_YOUR OBJECTIVE_:
Look through the listing below and write out exactly the lines from the line with "black cross at" to the line with "yellow arrow: rotated 10 degrees clockwise", both included, and no others.

*** Opening DATA EXTRACTS ***

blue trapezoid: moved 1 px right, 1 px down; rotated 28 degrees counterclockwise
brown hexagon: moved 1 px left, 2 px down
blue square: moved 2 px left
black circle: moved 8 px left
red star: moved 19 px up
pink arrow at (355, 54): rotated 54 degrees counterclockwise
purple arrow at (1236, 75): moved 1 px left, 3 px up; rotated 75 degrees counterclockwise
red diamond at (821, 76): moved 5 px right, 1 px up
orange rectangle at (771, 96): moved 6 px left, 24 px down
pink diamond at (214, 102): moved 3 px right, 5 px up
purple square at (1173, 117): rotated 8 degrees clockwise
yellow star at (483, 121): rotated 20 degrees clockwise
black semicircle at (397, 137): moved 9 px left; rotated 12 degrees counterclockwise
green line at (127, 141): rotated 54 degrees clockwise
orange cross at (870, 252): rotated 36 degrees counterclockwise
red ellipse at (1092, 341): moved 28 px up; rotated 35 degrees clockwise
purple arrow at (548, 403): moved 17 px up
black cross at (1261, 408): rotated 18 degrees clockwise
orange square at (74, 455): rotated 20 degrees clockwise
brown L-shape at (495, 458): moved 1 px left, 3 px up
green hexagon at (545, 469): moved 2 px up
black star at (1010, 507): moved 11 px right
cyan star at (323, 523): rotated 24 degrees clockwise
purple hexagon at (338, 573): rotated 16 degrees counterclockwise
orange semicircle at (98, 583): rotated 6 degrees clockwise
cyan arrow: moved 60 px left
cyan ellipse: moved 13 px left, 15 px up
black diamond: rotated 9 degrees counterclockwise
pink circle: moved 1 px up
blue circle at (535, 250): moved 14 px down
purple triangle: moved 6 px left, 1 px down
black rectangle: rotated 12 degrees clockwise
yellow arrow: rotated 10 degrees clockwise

*** Closing DATA EXTRACTS ***
*** Opening DATA EXTRACTS ***

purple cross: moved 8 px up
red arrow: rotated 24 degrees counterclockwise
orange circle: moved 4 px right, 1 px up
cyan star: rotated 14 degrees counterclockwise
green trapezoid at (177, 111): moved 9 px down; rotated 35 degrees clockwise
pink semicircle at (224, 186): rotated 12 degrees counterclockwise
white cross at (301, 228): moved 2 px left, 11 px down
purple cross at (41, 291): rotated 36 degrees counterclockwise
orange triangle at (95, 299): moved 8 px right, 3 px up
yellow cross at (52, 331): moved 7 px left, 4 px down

*** Closing DATA EXTRACTS ***
*** Opening DATA EXTRACTS ***

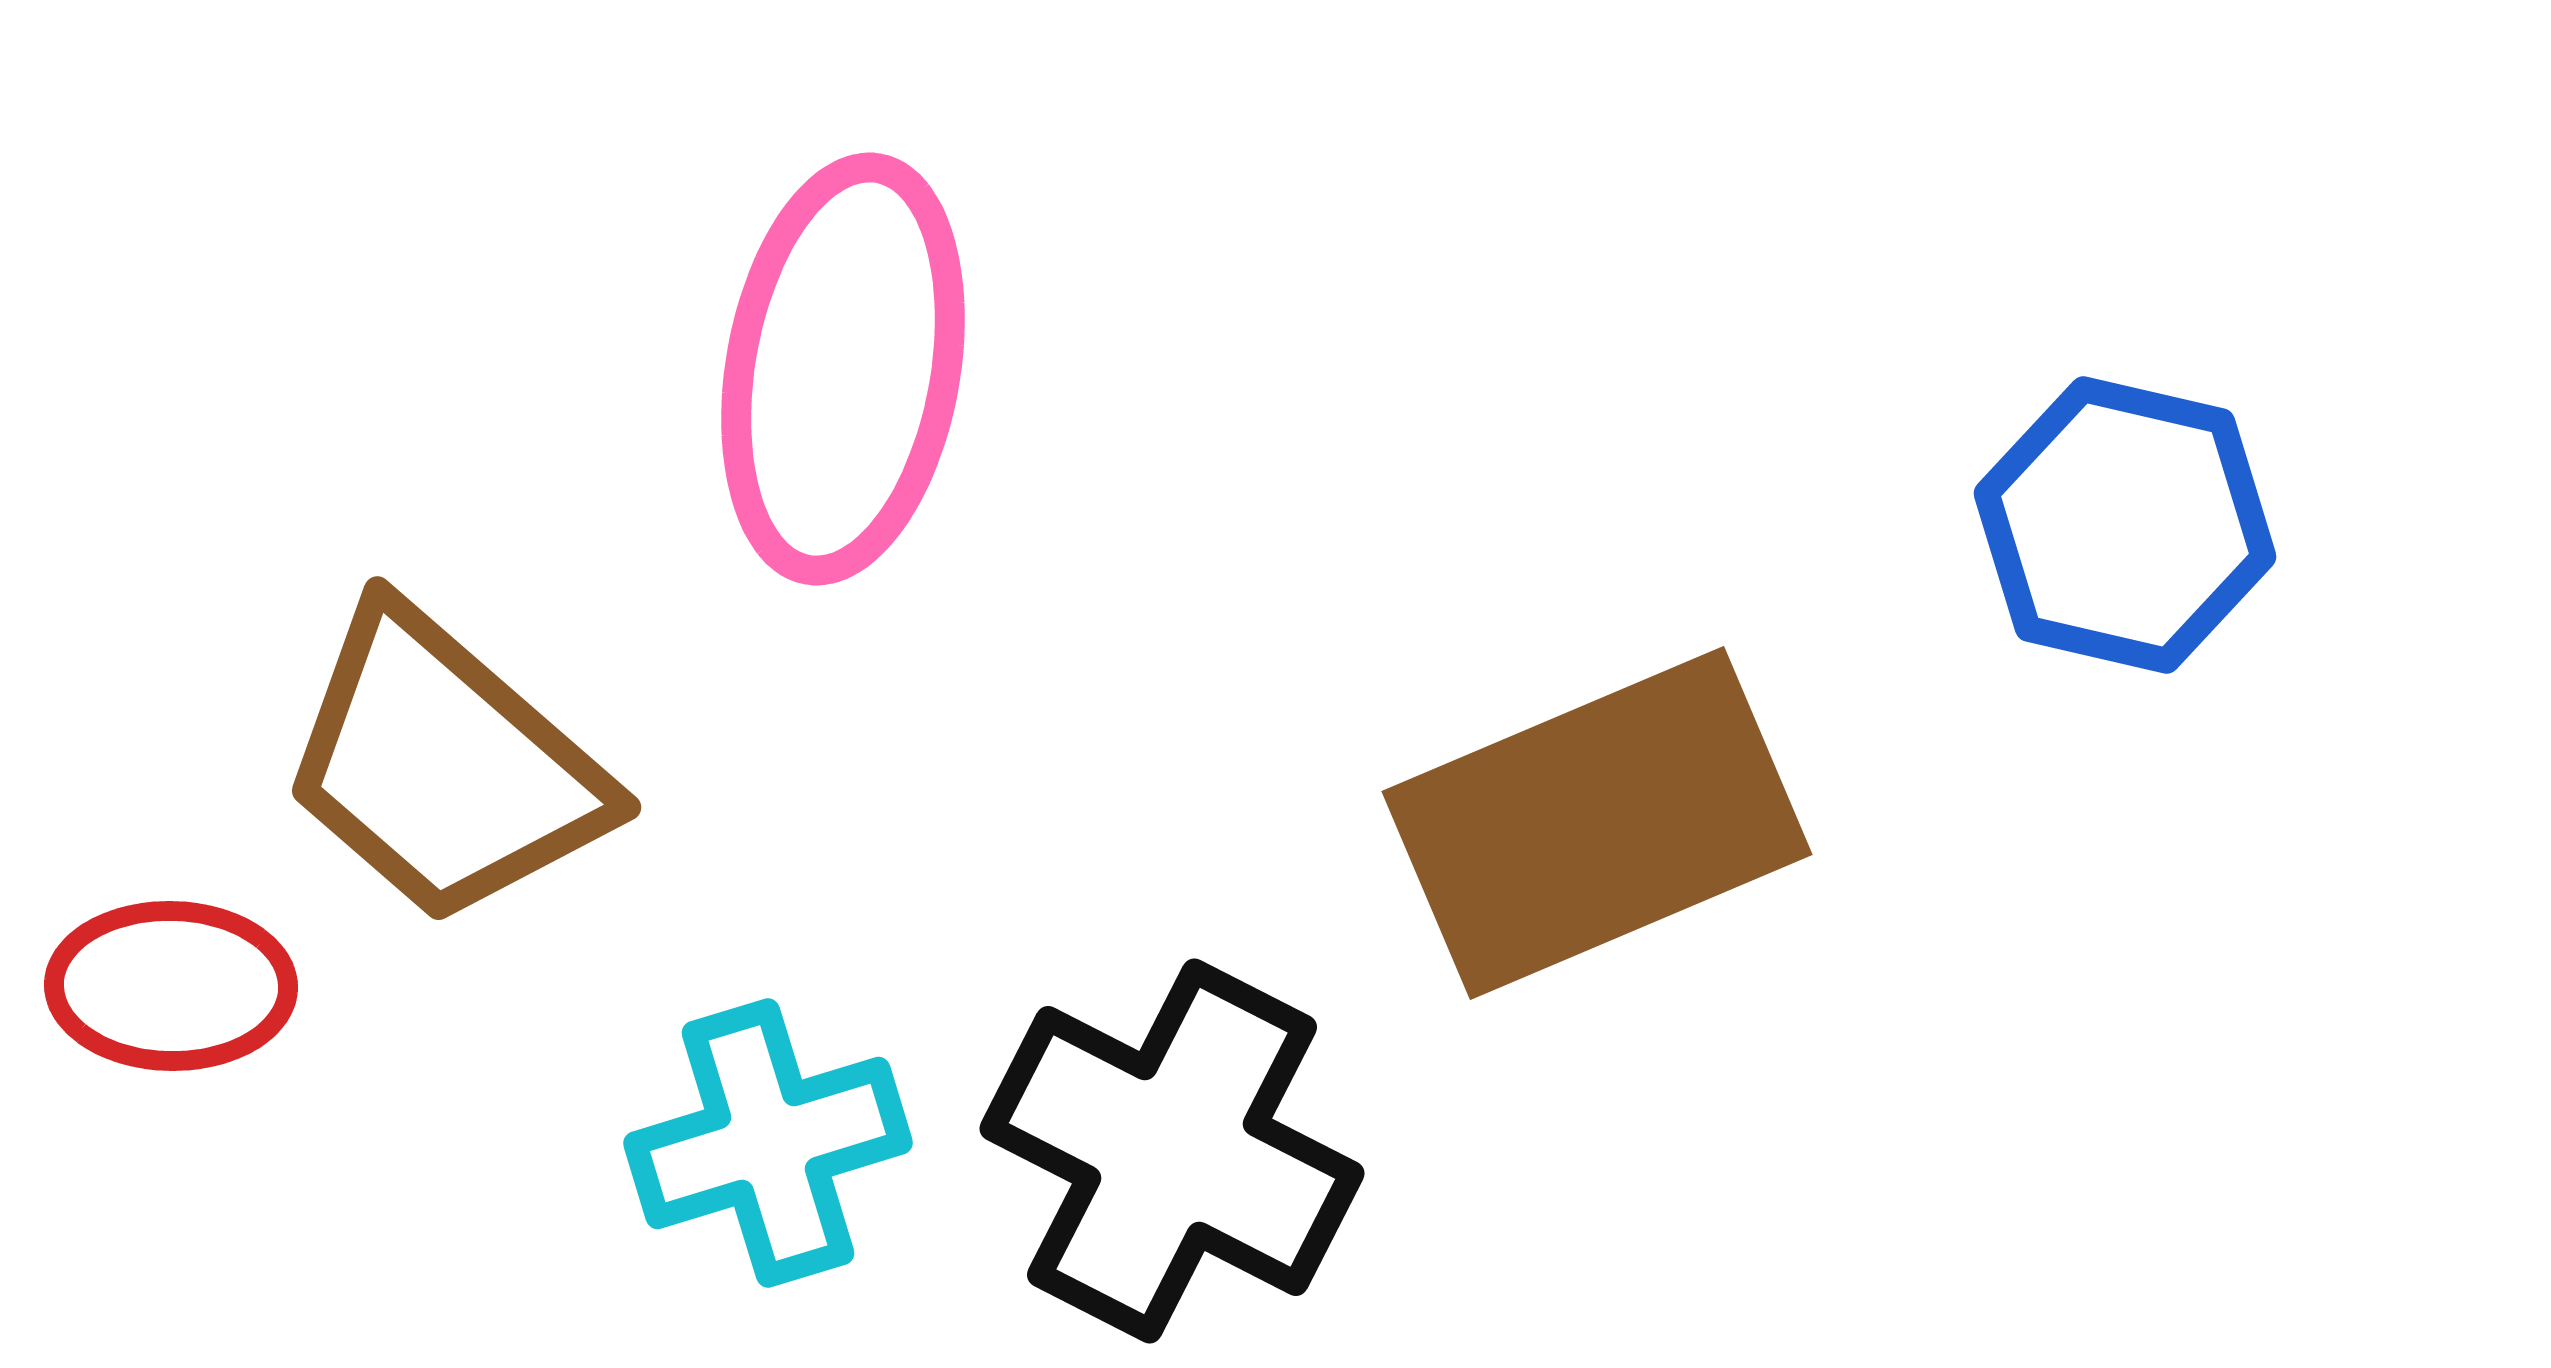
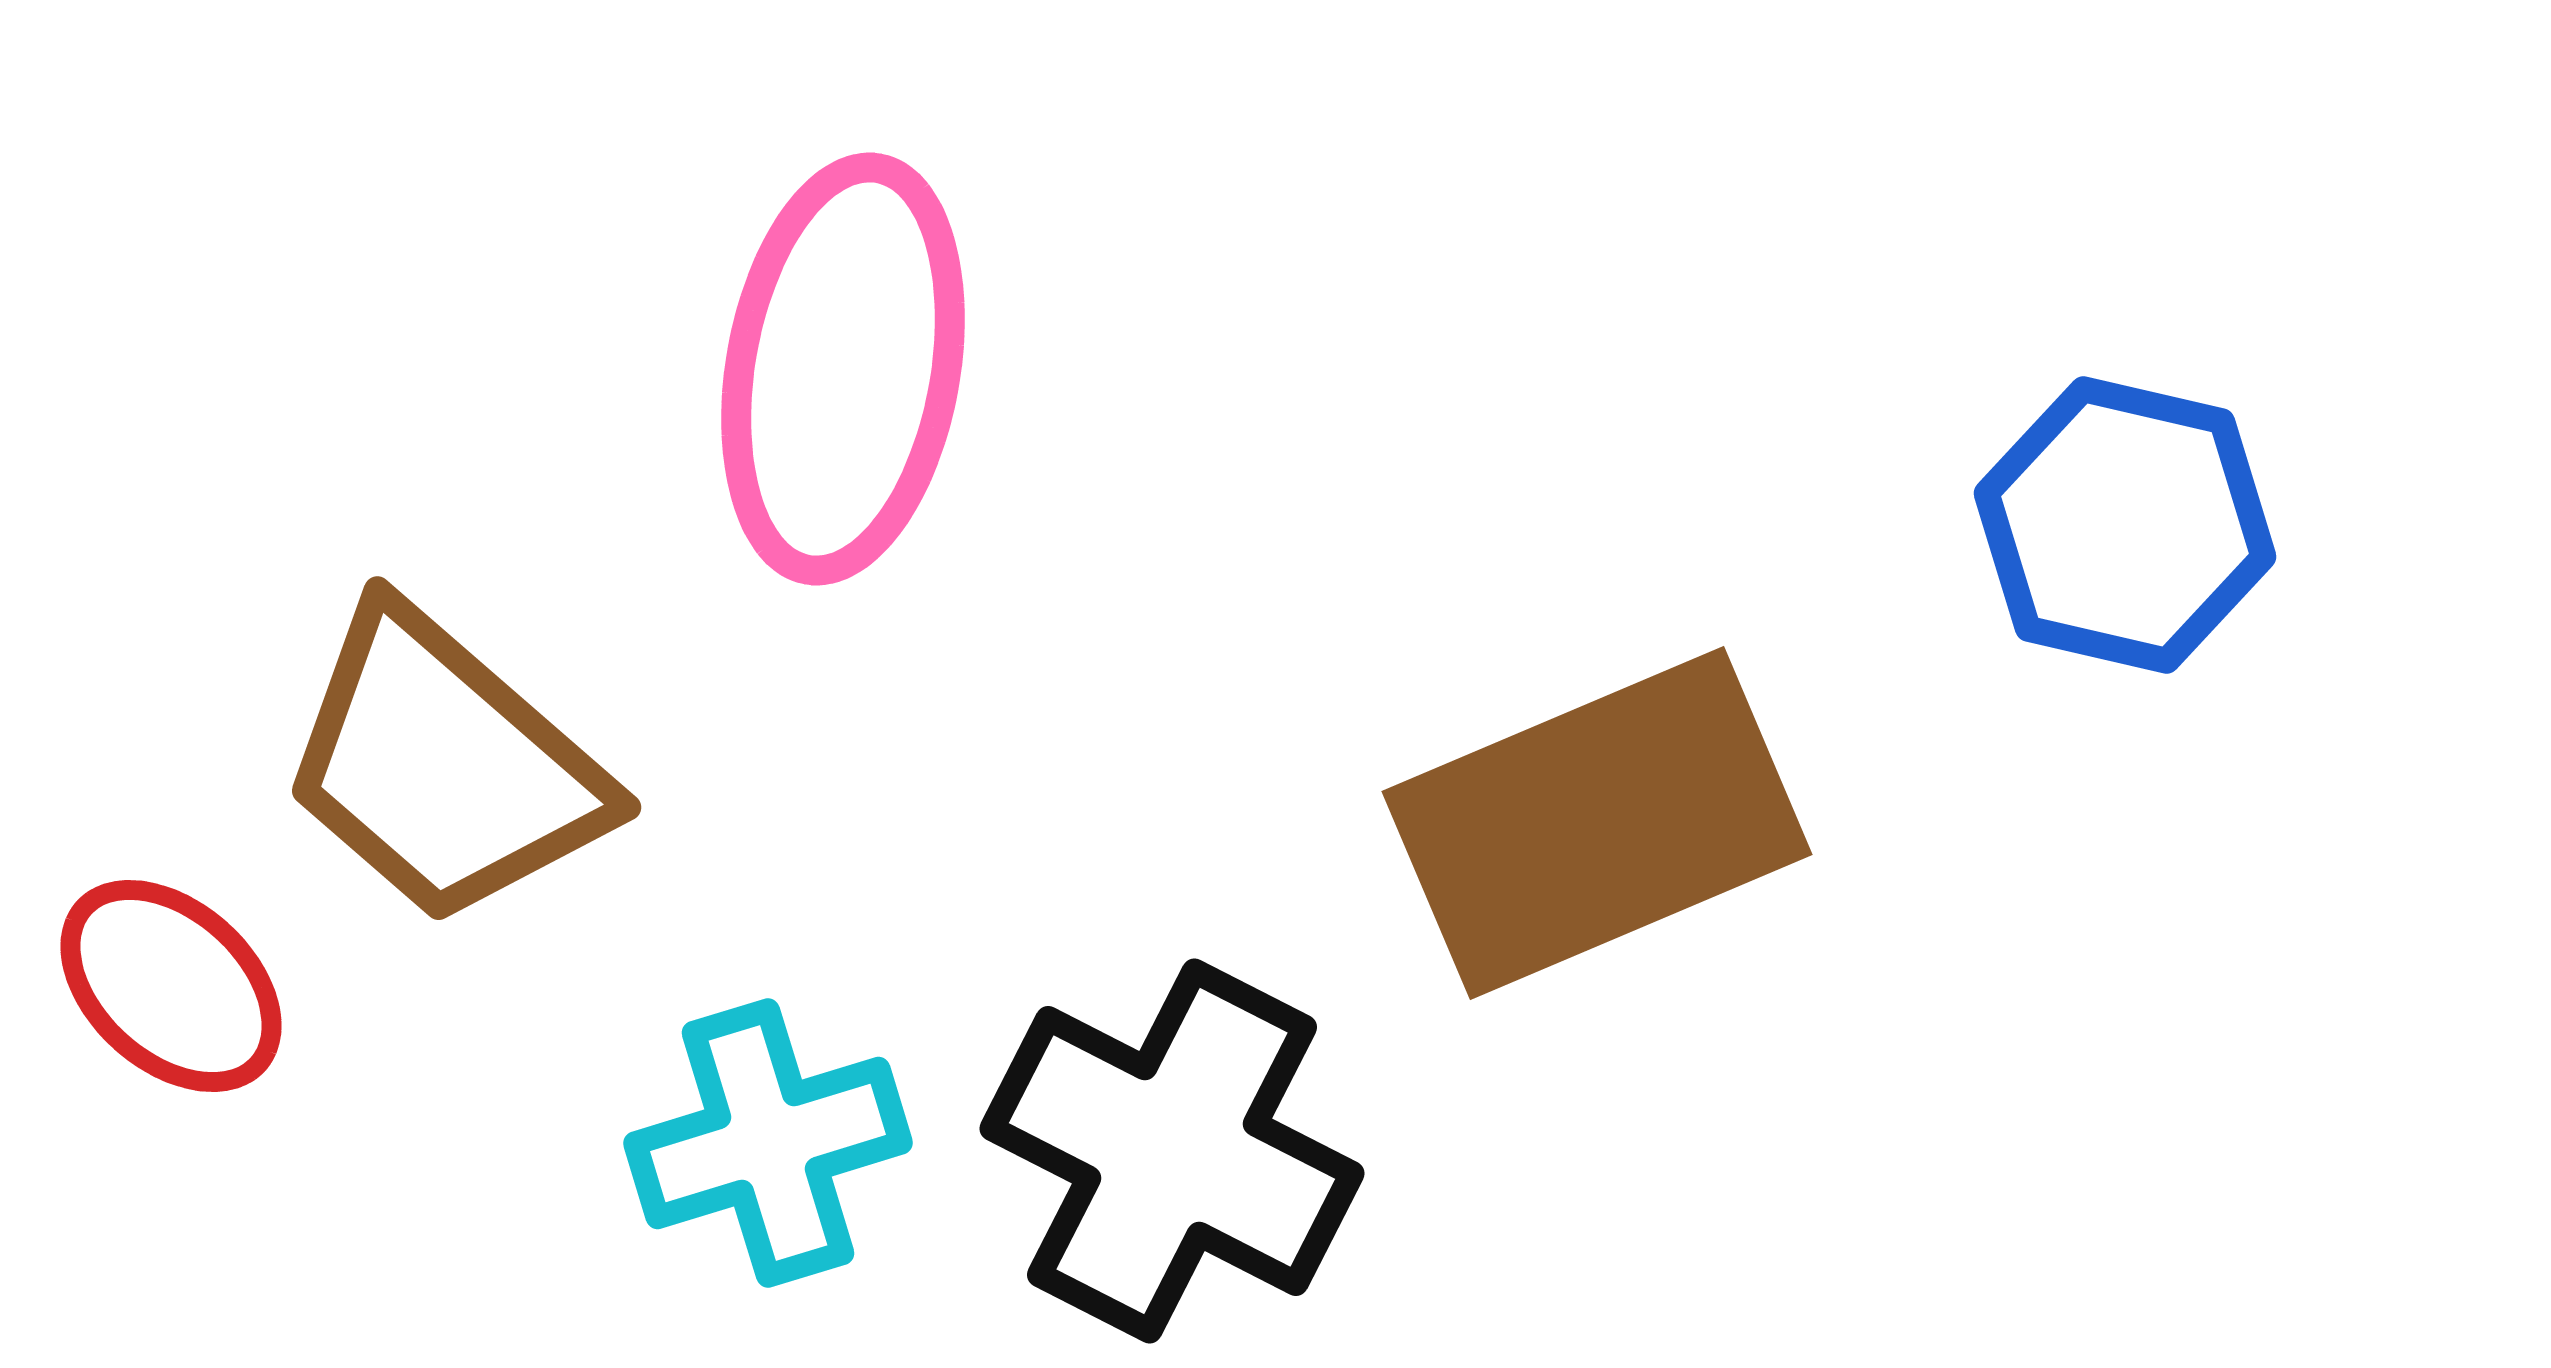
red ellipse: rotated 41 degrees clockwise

*** Closing DATA EXTRACTS ***

_EXERCISE OUTPUT_:
black cross at (1261, 408): rotated 18 degrees clockwise
orange square at (74, 455): rotated 20 degrees clockwise
brown L-shape at (495, 458): moved 1 px left, 3 px up
green hexagon at (545, 469): moved 2 px up
black star at (1010, 507): moved 11 px right
cyan star at (323, 523): rotated 24 degrees clockwise
purple hexagon at (338, 573): rotated 16 degrees counterclockwise
orange semicircle at (98, 583): rotated 6 degrees clockwise
cyan arrow: moved 60 px left
cyan ellipse: moved 13 px left, 15 px up
black diamond: rotated 9 degrees counterclockwise
pink circle: moved 1 px up
blue circle at (535, 250): moved 14 px down
purple triangle: moved 6 px left, 1 px down
black rectangle: rotated 12 degrees clockwise
yellow arrow: rotated 10 degrees clockwise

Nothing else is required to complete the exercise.